# Brief:
Establish how many lines of the material below contain the string "book". Return that number by itself.

# Task input:

BEGIN

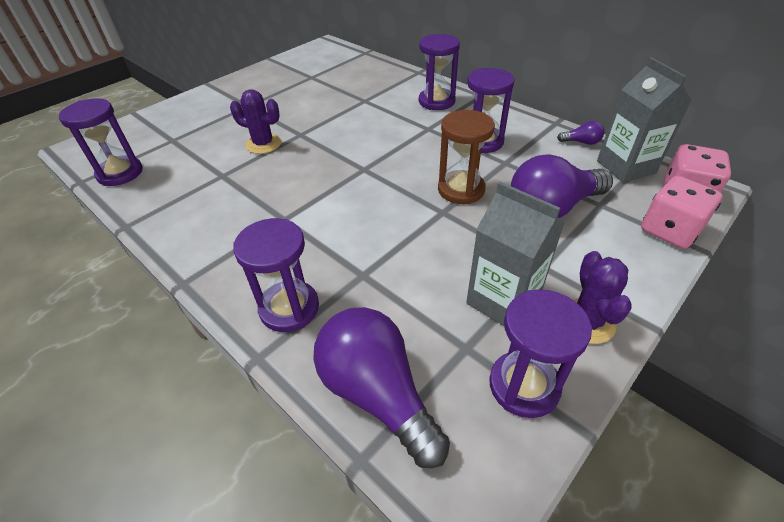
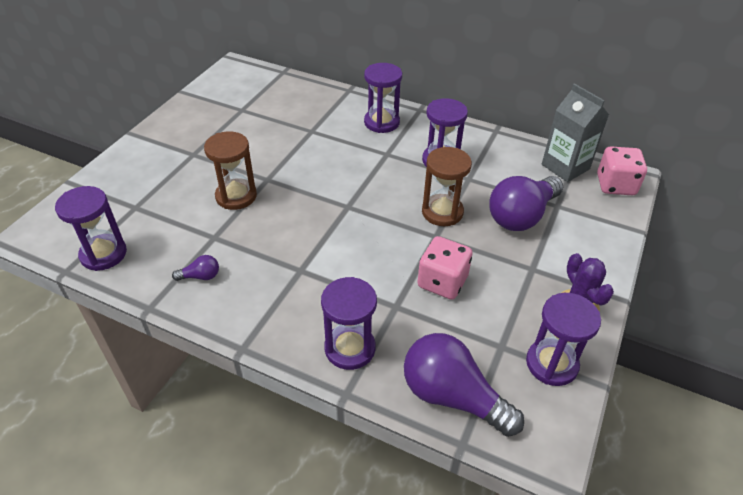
camera: 20 degrees left, 0 degrees up
(263, 144) = (236, 196): purple cactus -> brown hourglass
(502, 301) = (513, 303): grey carton -> none
(581, 142) = (523, 148): purple light bulb -> purple light bulb (200, 276)
(669, 230) = (613, 219): pink dice -> pink dice (442, 282)

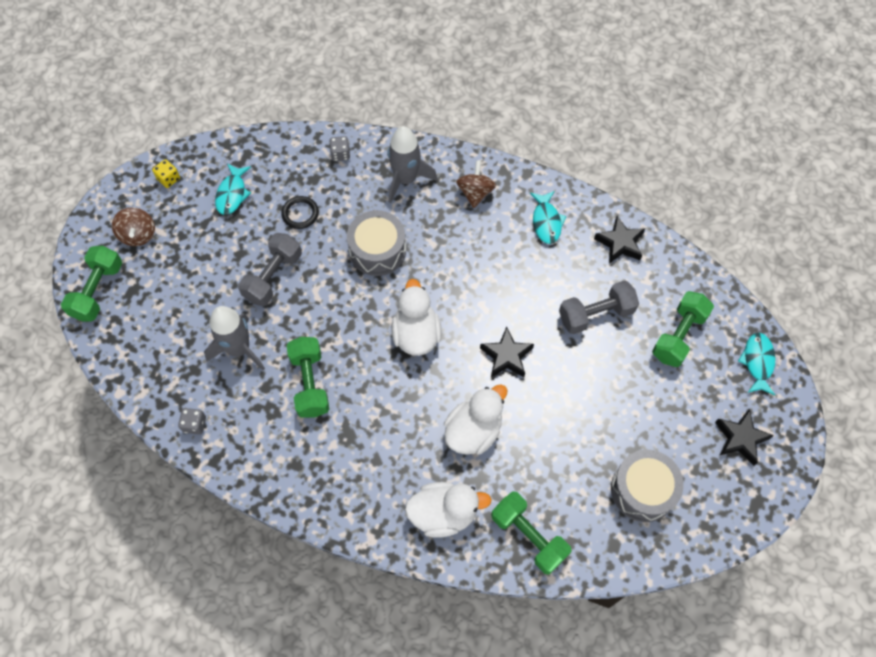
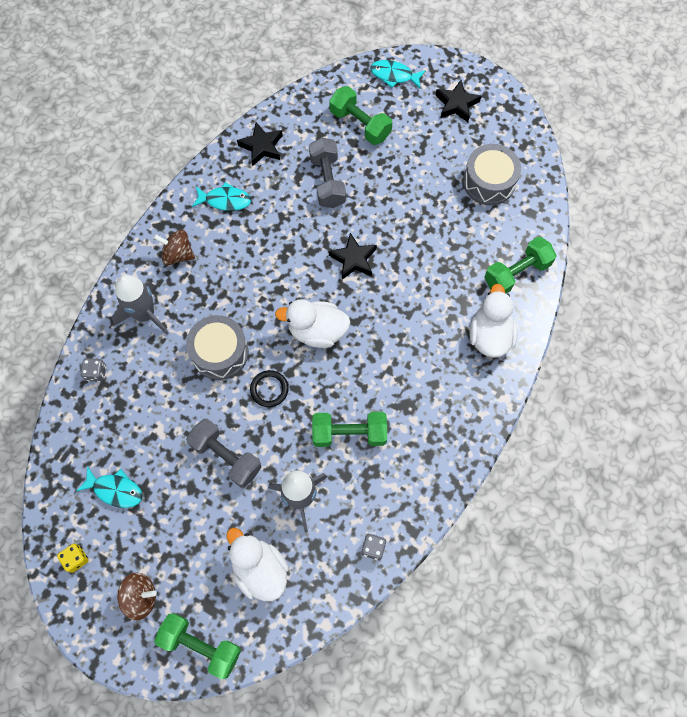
camera: 80 degrees left, 5 degrees up
(300, 214) = (158, 422): black ring -> black ring (269, 389)
(473, 431) = (419, 299): white duck -> white duck (260, 569)

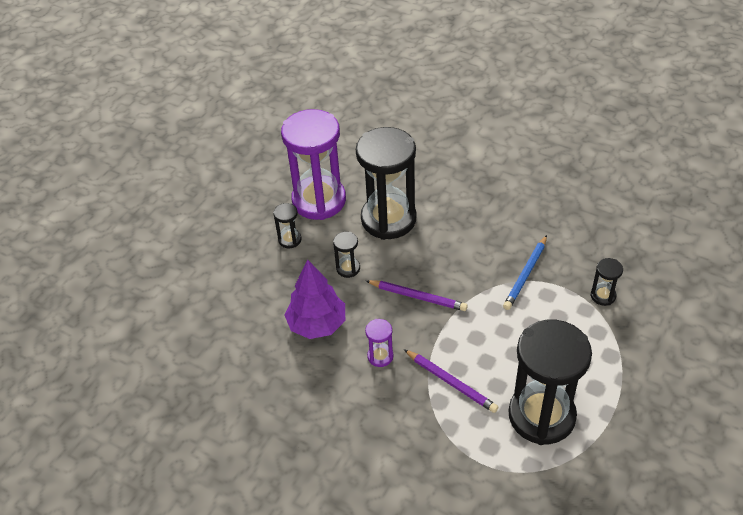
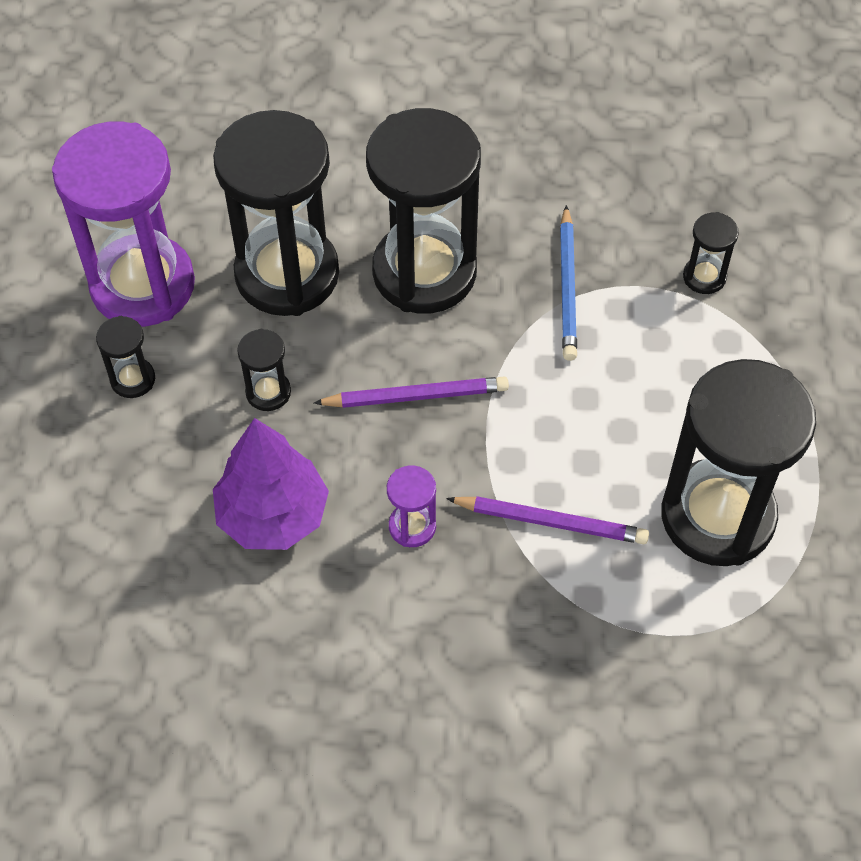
camera: 30 degrees left, 10 degrees up
(456, 241) = (424, 272): none -> black hourglass

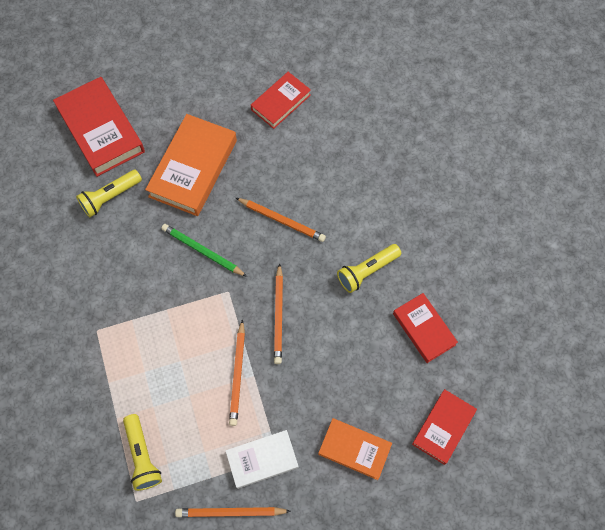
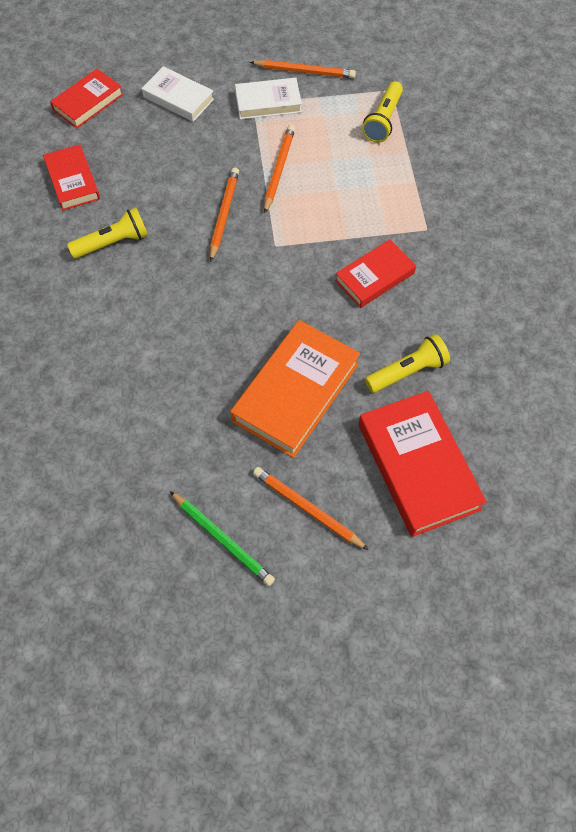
camera: 170 degrees left, 5 degrees down
(142, 455) = (383, 120): yellow flashlight -> yellow flashlight turned 150 degrees counterclockwise
(202, 251) = (298, 291): green pencil -> green pencil (222, 539)
(280, 102) = (158, 467): red book -> red book (375, 277)
(282, 220) = (196, 311): orange pencil -> orange pencil (307, 509)
(354, 449) = (178, 98): orange book -> white book

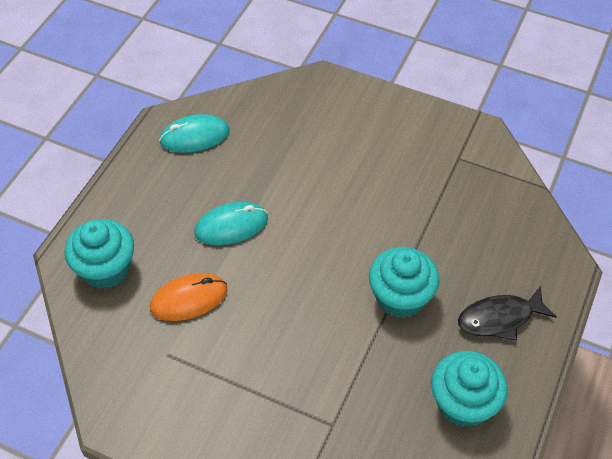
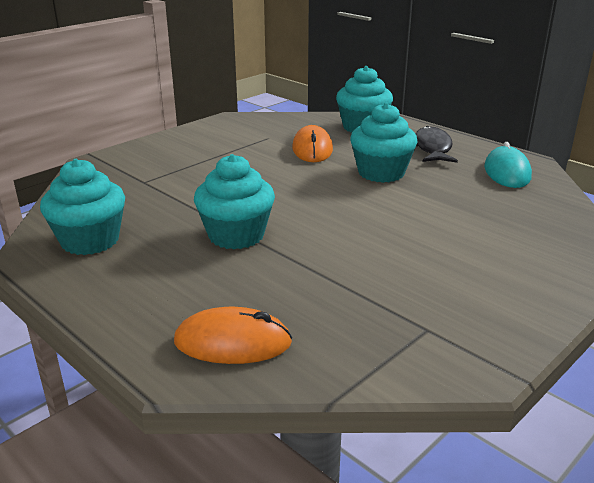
camera: 110 degrees right, 25 degrees down
(231, 226) = (381, 173): turquoise mouse -> turquoise cupcake
(499, 318) = (154, 288): black fish -> black fish (432, 148)
(527, 248) = (233, 342): none -> orange mouse

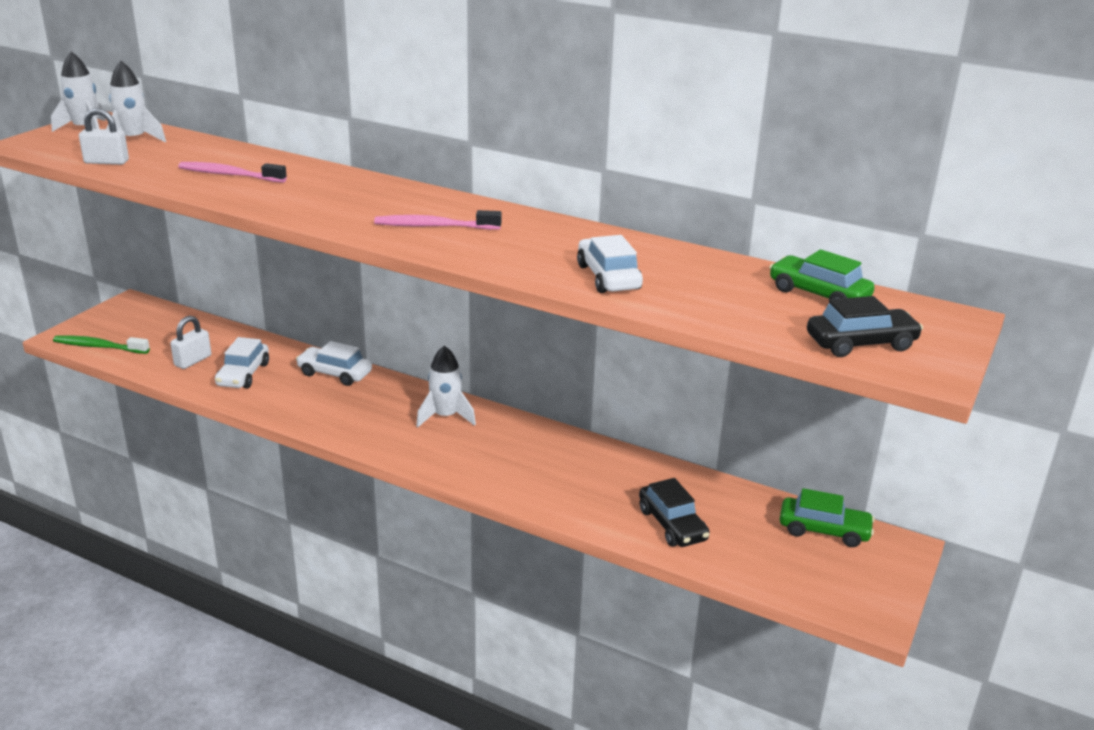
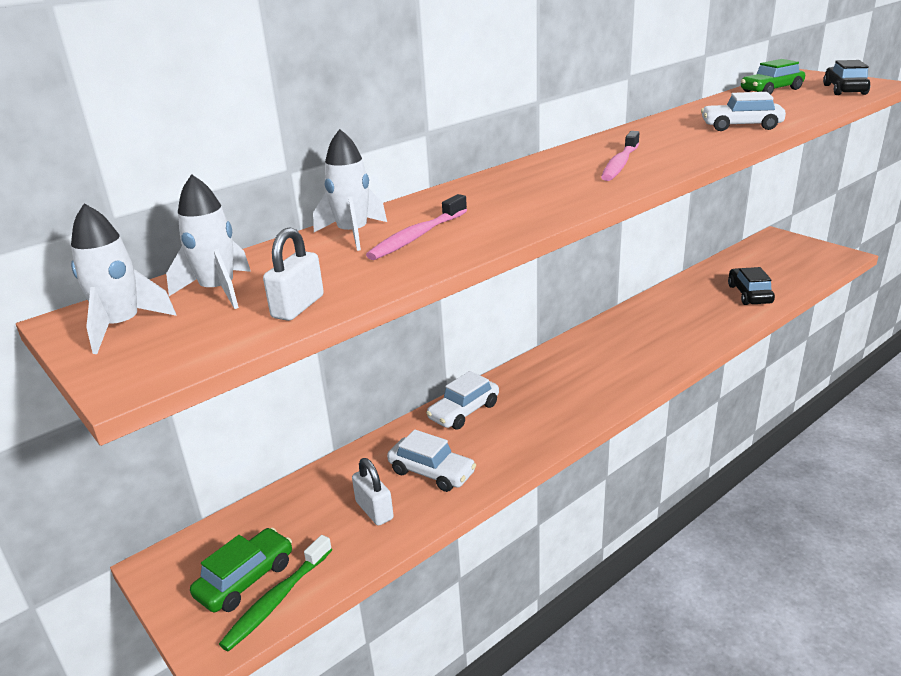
camera: 65 degrees left, 0 degrees up
(445, 416) = (573, 361): white rocket -> white rocket (353, 234)
(672, 525) = (749, 294): black car -> black car turned 90 degrees counterclockwise
(824, 530) = (758, 252): green car -> green car (245, 579)

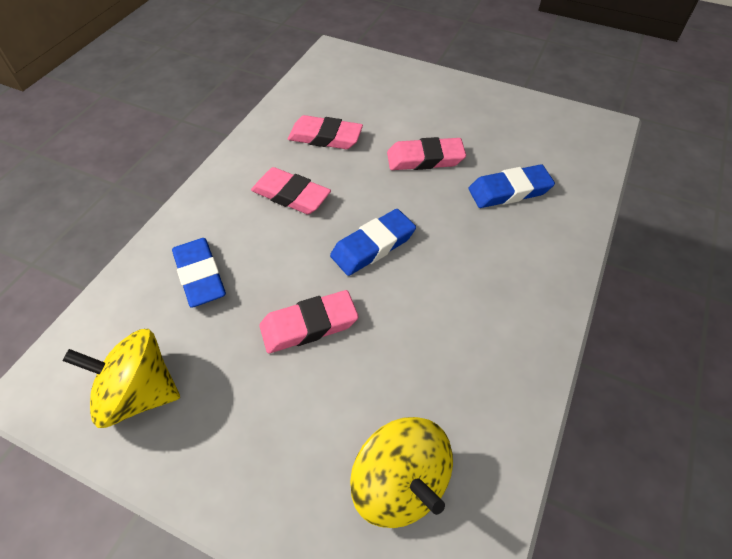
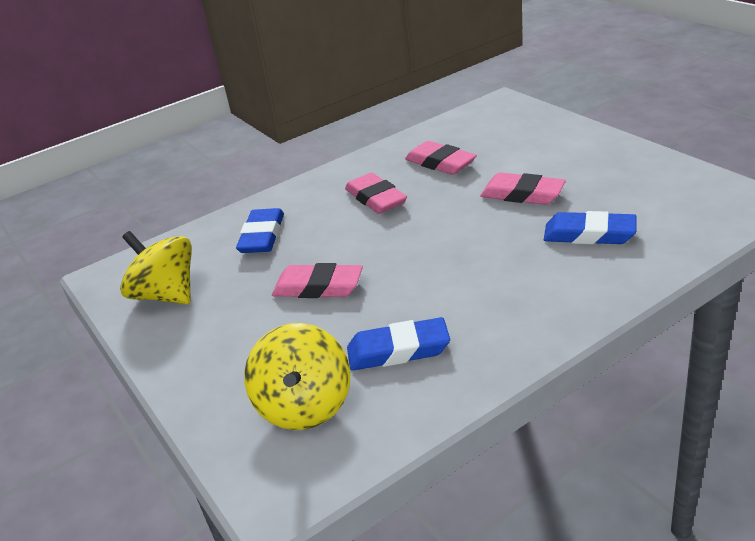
camera: 35 degrees right, 20 degrees down
(373, 246) = (417, 247): blue eraser -> blue eraser (398, 350)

END

# Answer to this task:
2